* [Exercise inputs]:

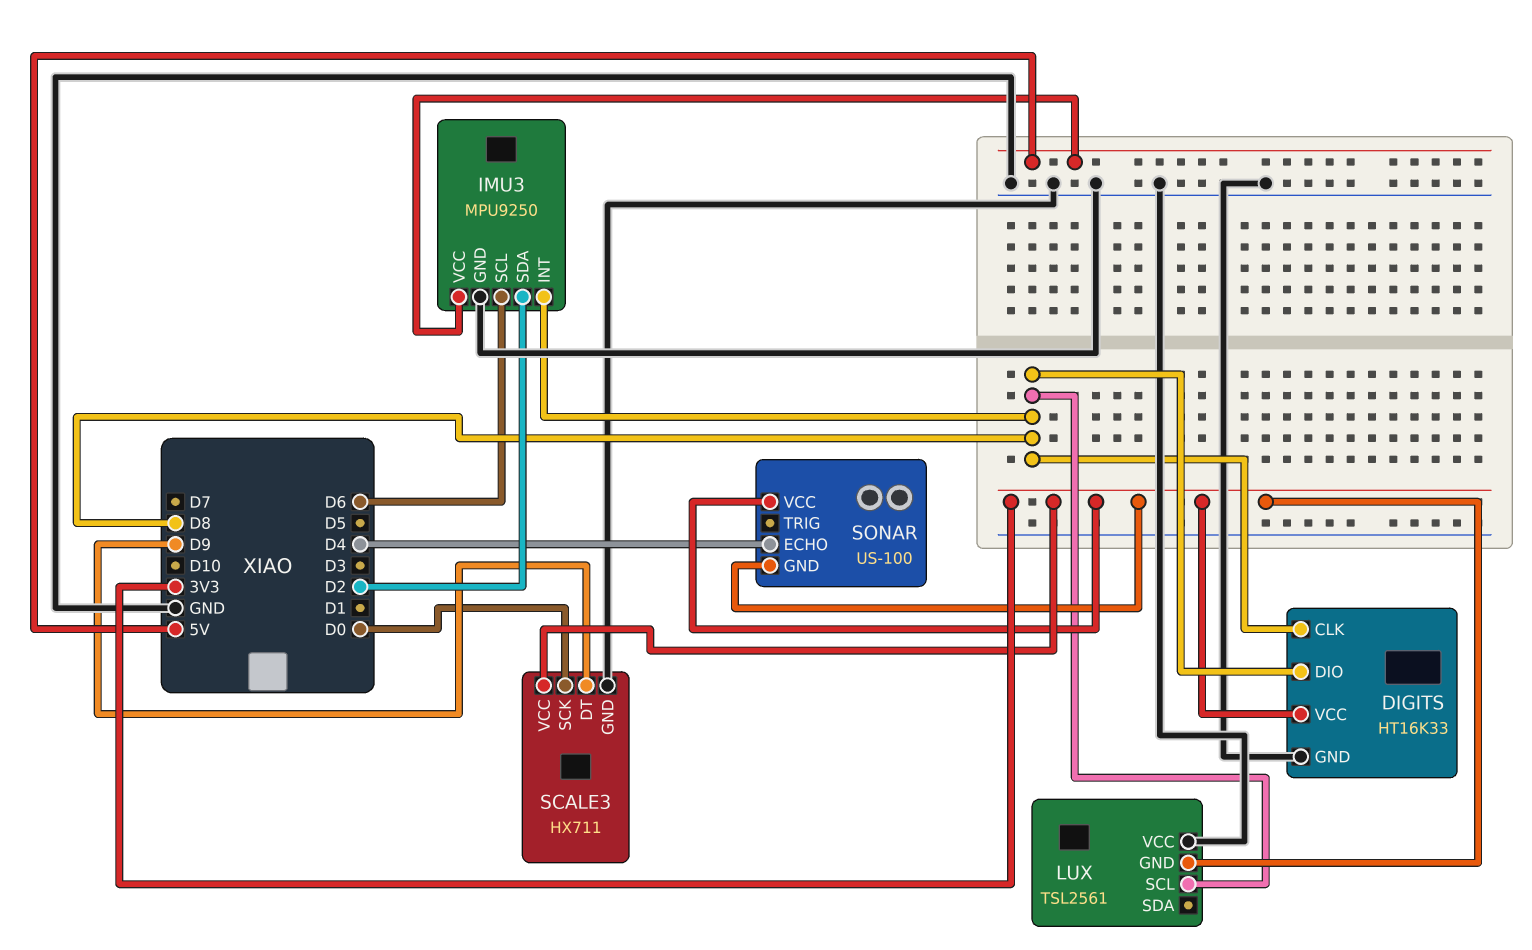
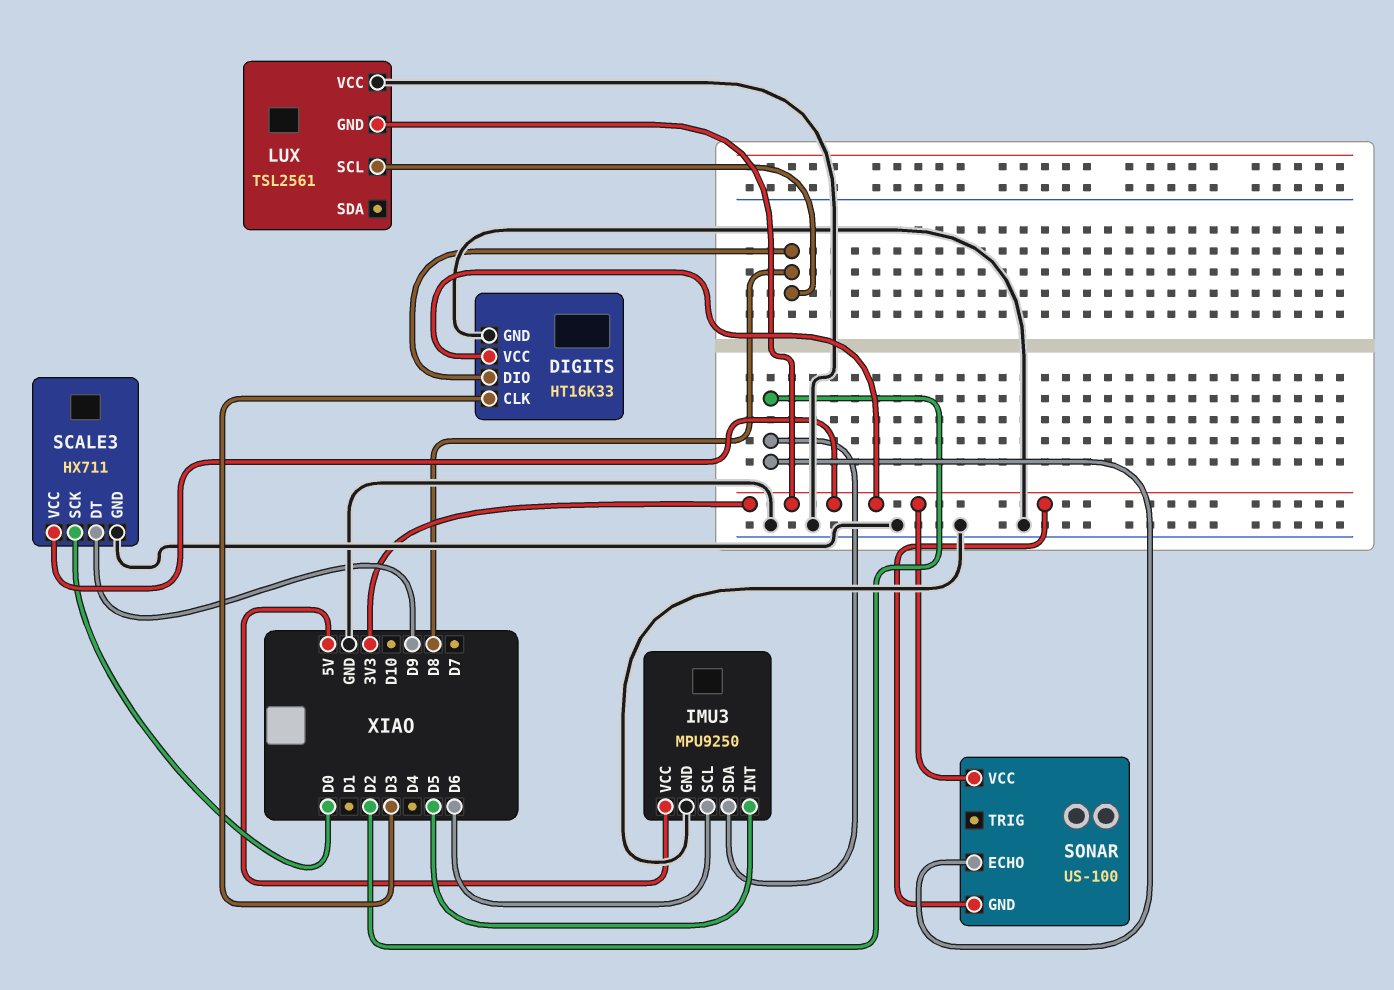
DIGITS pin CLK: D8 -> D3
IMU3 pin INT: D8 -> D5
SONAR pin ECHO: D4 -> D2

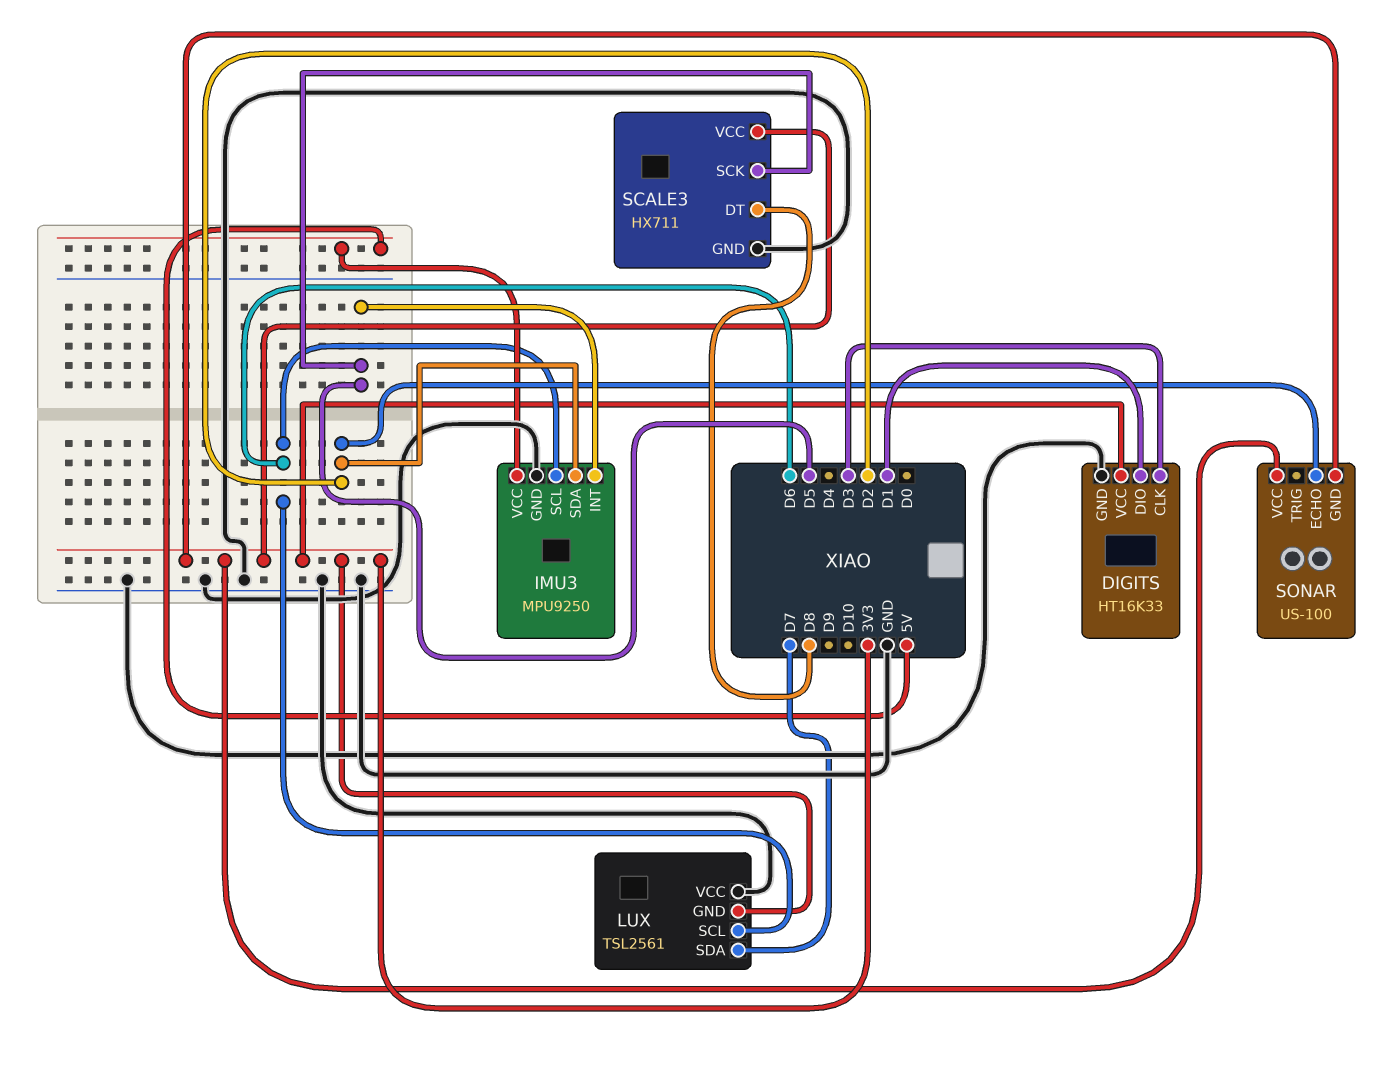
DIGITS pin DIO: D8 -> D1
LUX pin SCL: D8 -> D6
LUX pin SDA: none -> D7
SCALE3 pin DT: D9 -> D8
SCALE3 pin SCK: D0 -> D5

* [Task brief]: Skip the images and set down the rest of the data unchanged.

* [Result of this exercise]:
DIGITS pin CLK: D8 -> D3
IMU3 pin INT: D8 -> D5
SONAR pin ECHO: D4 -> D2

DIGITS pin DIO: D8 -> D1
LUX pin SCL: D8 -> D6
LUX pin SDA: none -> D7
SCALE3 pin DT: D9 -> D8
SCALE3 pin SCK: D0 -> D5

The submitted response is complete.